*WORK REQUEST*:
Transcribe all of the data exactly. Omit the pictures.

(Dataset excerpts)
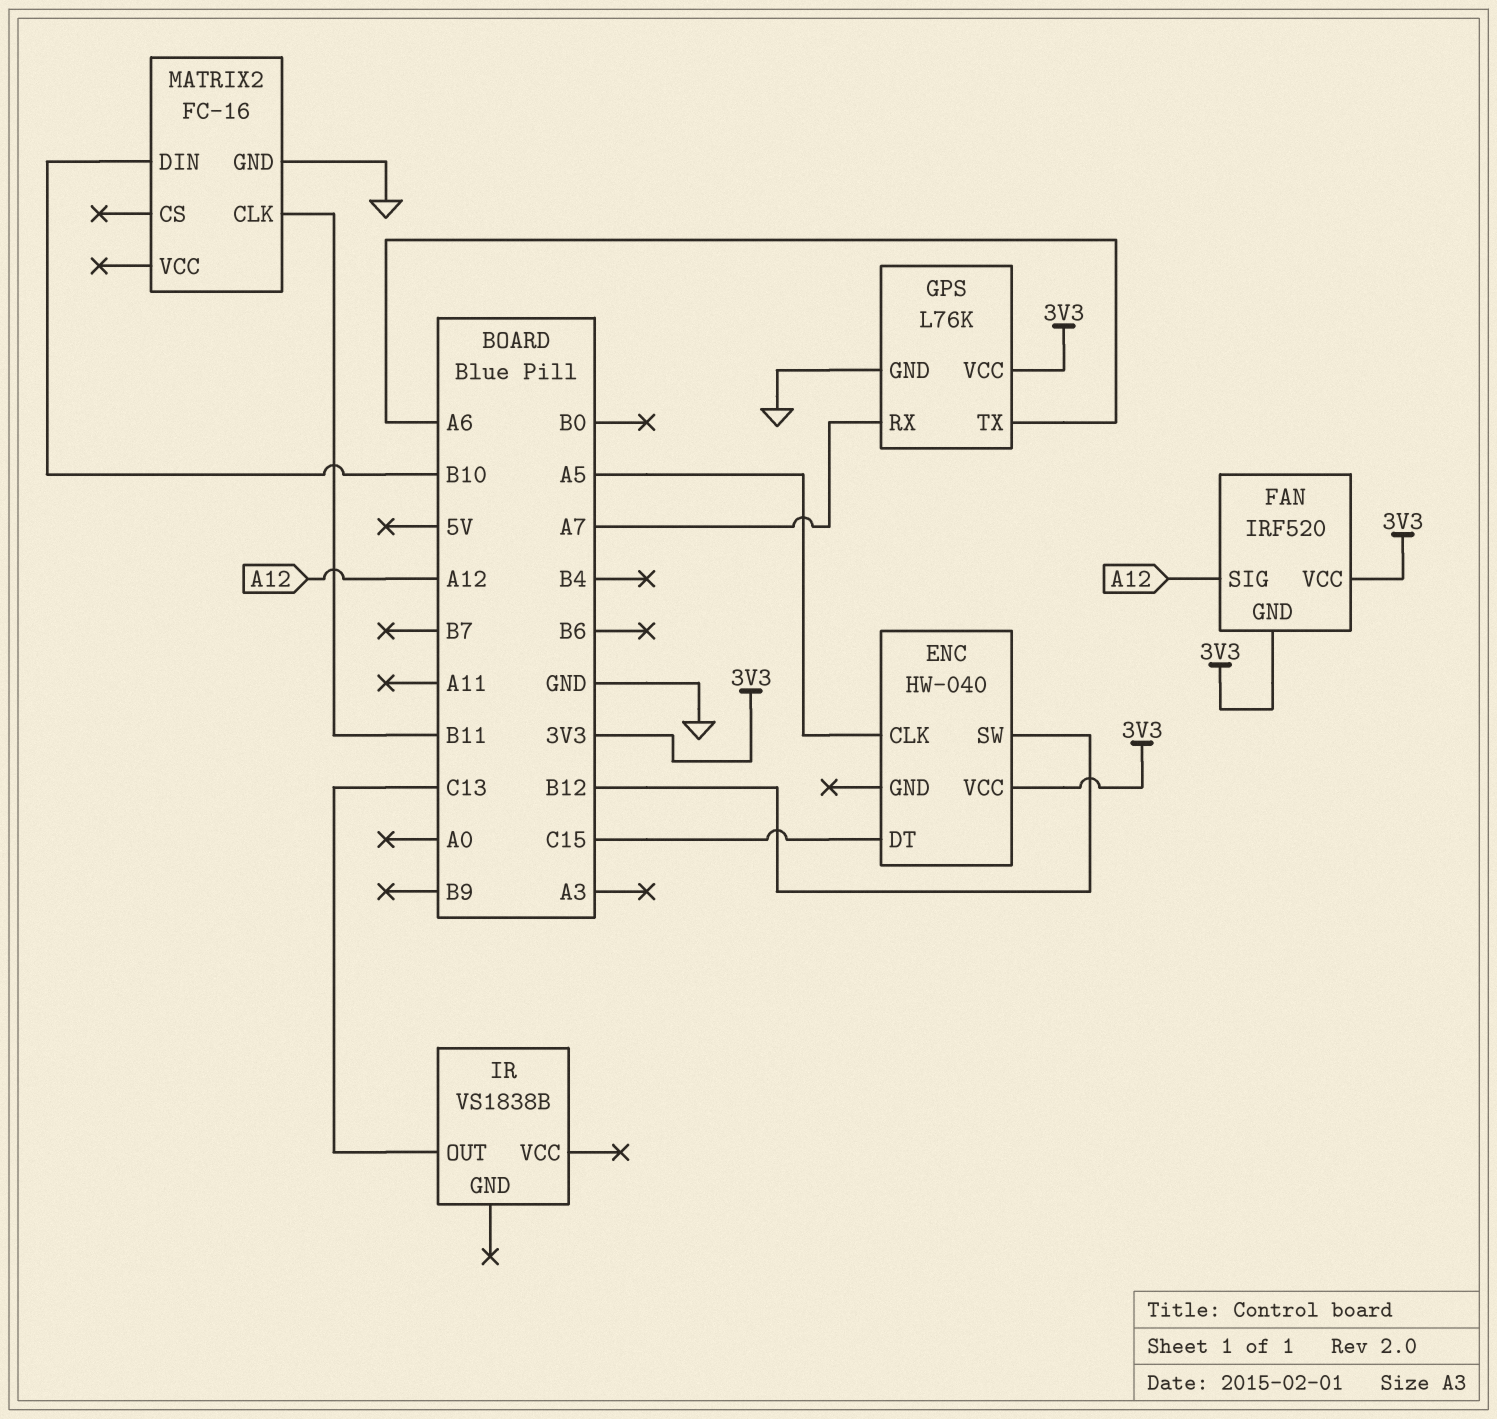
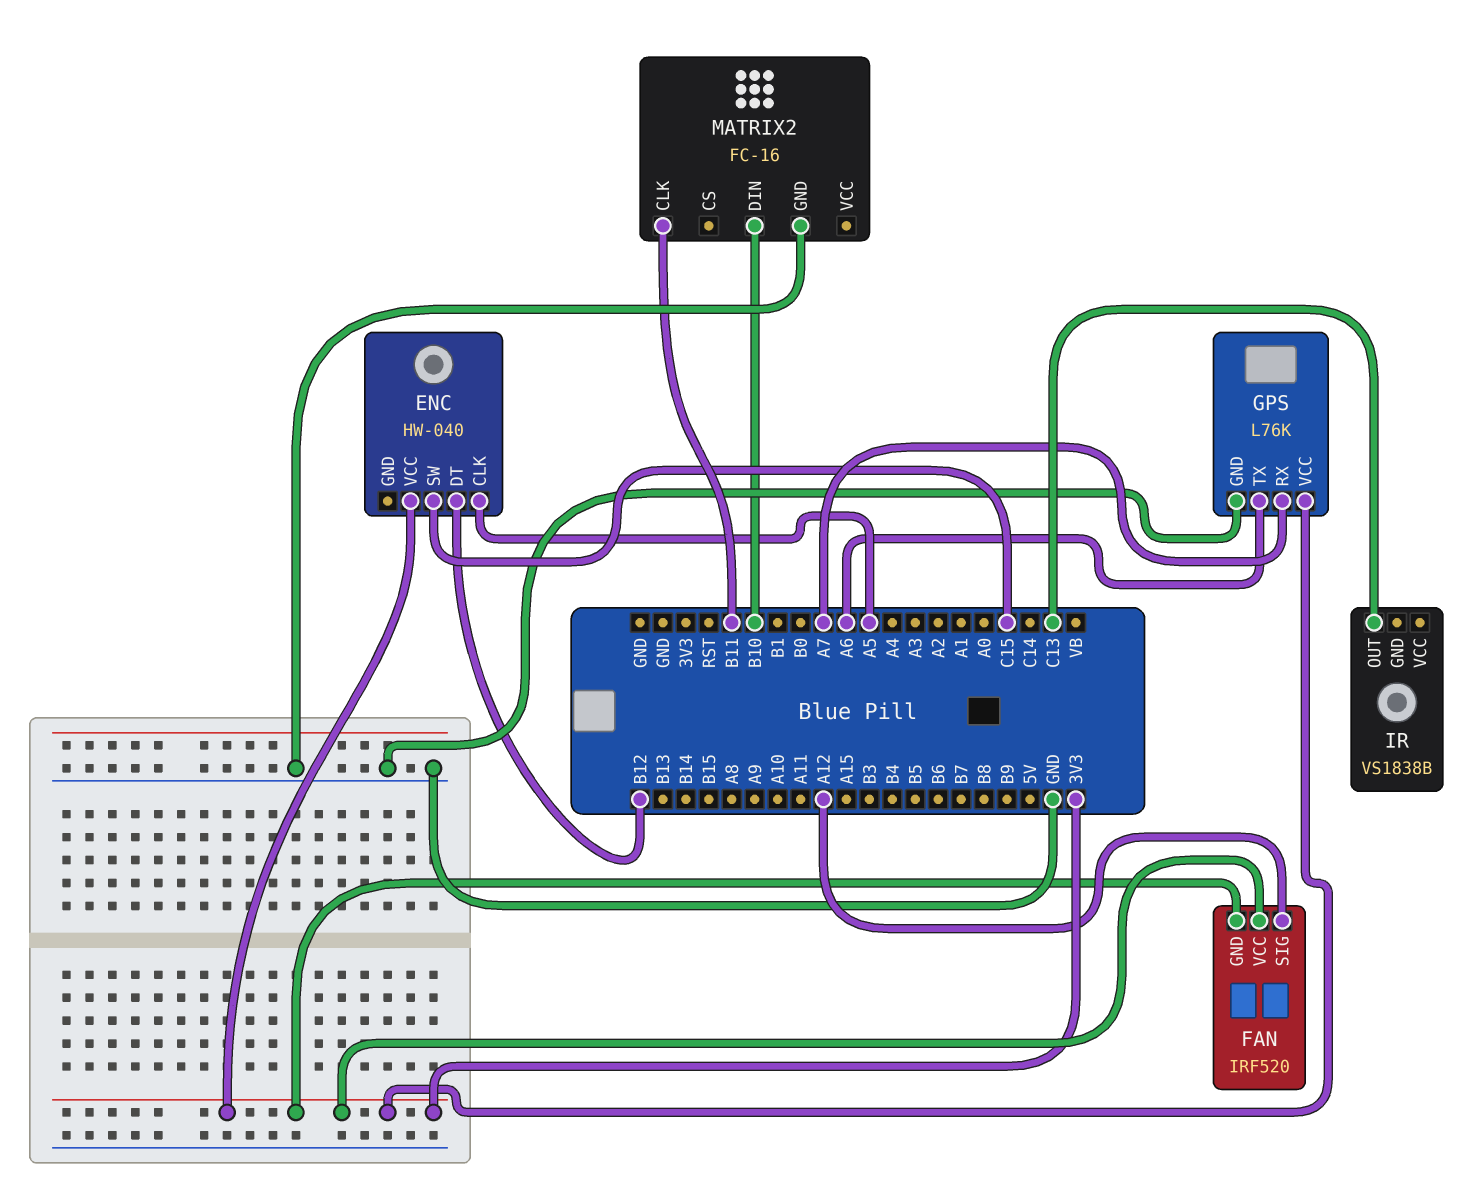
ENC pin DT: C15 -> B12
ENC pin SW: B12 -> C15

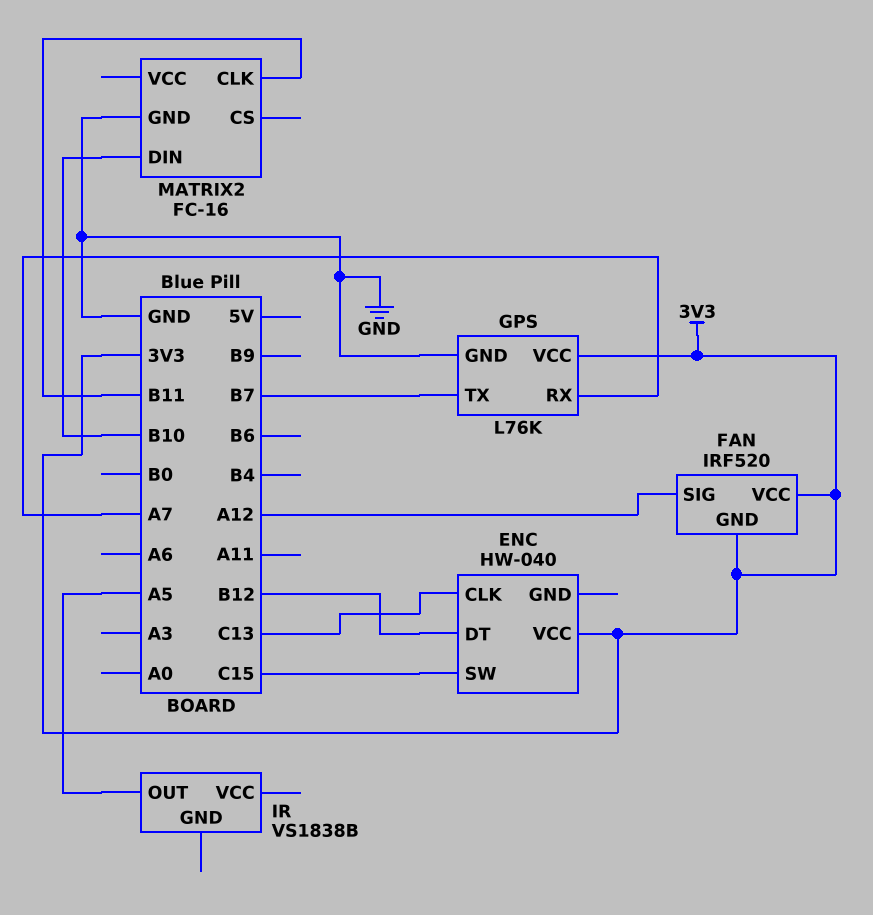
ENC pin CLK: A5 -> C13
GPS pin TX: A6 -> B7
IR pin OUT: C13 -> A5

*TASK RESULT*:
ENC pin DT: C15 -> B12
ENC pin SW: B12 -> C15

ENC pin CLK: A5 -> C13
GPS pin TX: A6 -> B7
IR pin OUT: C13 -> A5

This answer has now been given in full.